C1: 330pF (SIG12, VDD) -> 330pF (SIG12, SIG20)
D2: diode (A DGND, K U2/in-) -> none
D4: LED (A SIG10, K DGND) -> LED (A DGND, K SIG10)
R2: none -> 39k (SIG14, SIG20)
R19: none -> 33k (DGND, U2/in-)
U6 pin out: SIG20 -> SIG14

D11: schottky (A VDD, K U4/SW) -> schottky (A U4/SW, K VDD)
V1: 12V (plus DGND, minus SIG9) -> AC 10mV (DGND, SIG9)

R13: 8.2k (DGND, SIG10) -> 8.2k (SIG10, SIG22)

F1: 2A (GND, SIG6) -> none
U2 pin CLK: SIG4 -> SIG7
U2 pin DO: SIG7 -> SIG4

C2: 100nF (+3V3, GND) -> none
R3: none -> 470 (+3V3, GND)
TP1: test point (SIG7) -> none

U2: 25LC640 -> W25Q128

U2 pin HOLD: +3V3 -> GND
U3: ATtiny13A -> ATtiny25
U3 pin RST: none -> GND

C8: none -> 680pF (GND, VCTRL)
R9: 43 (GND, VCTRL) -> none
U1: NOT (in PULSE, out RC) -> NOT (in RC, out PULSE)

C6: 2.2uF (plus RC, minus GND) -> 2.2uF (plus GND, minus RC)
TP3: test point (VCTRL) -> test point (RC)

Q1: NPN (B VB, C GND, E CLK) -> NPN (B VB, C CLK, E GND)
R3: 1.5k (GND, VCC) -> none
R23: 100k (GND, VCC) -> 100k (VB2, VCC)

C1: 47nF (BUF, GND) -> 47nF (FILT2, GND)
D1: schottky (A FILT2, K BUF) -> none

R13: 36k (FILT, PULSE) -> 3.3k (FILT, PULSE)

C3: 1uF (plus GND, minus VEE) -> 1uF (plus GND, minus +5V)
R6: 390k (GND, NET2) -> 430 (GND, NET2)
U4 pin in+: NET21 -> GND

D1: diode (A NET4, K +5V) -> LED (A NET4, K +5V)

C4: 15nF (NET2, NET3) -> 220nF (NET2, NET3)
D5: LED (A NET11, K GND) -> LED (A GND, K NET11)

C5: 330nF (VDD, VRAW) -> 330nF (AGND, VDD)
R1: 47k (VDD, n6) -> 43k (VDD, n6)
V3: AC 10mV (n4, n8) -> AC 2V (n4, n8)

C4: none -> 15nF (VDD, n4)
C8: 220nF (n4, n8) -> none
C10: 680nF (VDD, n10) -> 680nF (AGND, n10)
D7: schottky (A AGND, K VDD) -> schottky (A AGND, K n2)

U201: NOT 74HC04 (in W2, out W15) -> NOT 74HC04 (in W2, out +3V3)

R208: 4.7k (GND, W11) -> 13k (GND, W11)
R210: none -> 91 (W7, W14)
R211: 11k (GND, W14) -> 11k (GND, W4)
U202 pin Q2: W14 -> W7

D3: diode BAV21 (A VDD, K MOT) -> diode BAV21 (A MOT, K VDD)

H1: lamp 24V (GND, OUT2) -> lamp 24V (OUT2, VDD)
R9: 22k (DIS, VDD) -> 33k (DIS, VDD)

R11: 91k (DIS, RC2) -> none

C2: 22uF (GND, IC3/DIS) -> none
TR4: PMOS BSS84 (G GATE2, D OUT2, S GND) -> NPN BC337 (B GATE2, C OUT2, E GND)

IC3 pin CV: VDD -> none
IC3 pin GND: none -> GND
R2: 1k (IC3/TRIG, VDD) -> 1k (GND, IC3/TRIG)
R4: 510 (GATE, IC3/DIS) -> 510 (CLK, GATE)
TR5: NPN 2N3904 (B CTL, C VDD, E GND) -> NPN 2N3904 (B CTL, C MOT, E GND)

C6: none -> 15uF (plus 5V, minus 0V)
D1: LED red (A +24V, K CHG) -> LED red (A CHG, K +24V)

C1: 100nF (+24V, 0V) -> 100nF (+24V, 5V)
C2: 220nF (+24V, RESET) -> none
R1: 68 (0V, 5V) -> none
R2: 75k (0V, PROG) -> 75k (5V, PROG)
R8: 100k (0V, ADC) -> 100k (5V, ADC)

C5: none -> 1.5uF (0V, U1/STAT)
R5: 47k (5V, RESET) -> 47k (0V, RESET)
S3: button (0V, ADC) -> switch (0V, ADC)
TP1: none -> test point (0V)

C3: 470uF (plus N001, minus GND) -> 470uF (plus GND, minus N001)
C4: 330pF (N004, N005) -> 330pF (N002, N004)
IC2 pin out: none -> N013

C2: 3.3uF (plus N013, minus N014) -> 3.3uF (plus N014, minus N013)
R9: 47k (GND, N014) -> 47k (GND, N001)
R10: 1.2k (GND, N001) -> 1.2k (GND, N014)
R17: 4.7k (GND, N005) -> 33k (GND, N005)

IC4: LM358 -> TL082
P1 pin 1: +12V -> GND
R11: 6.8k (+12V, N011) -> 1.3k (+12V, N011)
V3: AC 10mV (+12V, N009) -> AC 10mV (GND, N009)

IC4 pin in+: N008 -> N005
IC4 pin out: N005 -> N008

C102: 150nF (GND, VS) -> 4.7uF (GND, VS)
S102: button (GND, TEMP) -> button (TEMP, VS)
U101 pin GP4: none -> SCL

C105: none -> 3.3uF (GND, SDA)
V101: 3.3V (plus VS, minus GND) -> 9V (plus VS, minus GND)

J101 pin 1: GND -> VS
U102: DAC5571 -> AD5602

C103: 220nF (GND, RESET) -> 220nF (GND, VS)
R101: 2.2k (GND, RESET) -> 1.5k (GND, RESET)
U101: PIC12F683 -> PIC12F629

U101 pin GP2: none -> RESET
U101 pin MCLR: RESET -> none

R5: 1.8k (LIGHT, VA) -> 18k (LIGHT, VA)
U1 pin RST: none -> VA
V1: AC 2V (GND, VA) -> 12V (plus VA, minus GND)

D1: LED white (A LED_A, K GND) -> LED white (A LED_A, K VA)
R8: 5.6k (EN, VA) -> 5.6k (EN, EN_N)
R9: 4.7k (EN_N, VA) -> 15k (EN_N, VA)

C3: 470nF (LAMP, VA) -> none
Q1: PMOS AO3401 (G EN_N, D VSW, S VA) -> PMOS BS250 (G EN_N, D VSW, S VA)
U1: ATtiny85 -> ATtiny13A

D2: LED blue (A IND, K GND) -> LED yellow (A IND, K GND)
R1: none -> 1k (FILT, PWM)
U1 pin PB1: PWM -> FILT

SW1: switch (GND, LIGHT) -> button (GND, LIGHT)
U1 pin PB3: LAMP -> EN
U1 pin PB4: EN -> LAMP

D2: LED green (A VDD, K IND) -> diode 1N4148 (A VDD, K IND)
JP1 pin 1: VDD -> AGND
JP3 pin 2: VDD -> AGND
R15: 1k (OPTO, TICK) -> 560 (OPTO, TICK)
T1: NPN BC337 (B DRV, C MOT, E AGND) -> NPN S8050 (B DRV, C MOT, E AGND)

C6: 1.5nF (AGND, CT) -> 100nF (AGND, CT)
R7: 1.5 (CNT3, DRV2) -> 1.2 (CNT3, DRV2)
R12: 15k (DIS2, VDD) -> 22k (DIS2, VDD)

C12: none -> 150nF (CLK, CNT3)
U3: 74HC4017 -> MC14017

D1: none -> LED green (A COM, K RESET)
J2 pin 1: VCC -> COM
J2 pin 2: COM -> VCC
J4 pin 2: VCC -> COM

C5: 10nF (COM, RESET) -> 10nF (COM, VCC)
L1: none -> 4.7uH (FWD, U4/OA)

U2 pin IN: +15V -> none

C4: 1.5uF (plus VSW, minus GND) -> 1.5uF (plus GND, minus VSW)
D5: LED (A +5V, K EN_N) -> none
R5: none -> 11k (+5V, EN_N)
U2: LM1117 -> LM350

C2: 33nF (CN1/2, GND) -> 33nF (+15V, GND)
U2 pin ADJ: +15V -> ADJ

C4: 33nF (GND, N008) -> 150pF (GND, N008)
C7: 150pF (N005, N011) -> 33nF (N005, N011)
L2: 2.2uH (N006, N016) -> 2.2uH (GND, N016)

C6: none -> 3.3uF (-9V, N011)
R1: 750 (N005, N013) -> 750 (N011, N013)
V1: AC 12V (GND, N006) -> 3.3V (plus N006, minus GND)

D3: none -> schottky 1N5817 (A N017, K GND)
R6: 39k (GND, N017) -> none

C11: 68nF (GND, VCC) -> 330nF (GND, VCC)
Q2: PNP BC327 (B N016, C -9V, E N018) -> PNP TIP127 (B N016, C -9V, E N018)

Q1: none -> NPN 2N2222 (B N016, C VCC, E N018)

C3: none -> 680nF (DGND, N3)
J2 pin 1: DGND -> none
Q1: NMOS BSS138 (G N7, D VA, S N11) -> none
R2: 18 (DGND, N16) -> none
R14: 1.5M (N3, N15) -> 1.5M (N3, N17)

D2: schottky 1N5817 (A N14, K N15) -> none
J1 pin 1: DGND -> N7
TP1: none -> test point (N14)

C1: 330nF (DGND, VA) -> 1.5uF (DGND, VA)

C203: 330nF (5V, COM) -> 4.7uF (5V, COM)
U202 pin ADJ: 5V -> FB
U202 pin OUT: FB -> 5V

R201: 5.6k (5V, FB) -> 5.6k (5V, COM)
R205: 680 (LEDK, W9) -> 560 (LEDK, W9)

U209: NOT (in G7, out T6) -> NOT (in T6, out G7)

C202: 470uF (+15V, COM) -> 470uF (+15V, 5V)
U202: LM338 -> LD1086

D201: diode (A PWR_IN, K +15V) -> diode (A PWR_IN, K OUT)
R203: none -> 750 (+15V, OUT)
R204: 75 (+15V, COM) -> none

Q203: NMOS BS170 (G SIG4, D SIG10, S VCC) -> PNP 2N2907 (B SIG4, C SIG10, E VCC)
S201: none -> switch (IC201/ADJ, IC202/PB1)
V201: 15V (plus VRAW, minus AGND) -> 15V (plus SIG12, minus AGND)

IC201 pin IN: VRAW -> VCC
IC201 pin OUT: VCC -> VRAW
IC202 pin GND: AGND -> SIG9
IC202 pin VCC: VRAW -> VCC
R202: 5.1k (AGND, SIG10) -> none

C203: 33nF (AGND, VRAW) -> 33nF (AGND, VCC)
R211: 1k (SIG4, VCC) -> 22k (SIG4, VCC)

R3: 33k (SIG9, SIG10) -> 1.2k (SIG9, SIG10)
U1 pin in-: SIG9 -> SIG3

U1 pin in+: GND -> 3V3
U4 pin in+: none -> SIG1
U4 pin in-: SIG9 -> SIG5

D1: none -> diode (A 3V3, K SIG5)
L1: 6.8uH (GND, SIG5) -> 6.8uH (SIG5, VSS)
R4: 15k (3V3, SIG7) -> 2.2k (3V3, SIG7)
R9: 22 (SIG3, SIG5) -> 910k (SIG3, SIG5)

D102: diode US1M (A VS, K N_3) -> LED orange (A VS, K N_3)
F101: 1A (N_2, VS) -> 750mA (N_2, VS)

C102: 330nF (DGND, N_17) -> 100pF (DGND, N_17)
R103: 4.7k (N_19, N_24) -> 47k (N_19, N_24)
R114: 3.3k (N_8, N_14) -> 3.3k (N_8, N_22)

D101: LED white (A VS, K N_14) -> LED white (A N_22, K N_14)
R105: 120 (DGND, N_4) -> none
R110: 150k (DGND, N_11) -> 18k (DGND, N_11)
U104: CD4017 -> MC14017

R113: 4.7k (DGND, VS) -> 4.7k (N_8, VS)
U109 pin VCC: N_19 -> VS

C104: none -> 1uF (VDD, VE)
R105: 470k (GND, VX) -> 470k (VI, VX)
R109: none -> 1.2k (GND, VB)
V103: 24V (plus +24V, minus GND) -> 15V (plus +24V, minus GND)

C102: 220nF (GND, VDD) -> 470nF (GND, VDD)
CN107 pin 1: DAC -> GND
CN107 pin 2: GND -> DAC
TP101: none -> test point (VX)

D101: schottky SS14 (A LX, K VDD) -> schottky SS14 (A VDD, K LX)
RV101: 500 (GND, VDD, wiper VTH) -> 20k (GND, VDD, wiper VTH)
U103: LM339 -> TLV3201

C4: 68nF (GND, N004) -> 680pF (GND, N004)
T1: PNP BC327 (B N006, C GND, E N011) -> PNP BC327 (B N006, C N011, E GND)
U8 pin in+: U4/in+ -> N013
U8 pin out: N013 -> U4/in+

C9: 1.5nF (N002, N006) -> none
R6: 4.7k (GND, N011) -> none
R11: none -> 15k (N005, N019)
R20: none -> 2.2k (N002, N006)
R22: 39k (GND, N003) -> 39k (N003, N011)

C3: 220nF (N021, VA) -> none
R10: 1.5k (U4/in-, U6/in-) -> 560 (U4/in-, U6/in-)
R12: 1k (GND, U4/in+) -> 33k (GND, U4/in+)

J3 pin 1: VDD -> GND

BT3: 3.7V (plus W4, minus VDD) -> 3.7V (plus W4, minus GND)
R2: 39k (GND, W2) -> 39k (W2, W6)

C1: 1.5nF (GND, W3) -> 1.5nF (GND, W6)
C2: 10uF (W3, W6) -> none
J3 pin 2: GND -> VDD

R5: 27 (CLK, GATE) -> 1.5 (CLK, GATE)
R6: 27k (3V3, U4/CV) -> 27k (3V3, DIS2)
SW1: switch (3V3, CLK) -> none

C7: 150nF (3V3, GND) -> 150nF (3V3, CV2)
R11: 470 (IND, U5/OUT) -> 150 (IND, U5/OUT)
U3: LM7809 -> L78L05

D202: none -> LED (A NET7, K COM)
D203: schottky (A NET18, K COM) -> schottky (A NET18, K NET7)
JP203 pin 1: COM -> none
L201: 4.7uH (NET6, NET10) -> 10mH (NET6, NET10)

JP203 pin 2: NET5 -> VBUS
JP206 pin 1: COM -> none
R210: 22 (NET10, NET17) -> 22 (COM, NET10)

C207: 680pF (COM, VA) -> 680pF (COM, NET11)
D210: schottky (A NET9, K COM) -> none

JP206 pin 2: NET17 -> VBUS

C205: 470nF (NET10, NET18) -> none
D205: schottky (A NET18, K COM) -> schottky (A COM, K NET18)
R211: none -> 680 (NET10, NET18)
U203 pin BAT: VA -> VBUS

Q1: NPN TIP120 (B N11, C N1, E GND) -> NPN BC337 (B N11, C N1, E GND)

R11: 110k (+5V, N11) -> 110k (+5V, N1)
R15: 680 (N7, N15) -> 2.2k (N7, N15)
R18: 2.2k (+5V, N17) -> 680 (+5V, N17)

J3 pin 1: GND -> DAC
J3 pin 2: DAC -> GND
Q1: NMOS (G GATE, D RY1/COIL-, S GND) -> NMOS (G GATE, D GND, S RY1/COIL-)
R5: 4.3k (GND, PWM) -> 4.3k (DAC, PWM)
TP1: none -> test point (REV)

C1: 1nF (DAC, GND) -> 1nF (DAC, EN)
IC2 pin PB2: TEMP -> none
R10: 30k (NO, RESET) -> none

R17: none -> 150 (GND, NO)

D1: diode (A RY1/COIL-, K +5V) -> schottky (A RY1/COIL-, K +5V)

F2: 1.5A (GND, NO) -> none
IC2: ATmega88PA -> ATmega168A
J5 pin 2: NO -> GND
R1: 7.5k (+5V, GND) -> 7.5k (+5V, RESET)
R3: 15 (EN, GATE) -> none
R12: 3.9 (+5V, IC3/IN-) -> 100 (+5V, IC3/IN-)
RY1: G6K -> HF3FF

== What to do ==
Look for the word "button" in every line of the listing and copy the lines that have it.

== Expected answer ==
S3: button (0V, ADC) -> switch (0V, ADC)
S102: button (GND, TEMP) -> button (TEMP, VS)
SW1: switch (GND, LIGHT) -> button (GND, LIGHT)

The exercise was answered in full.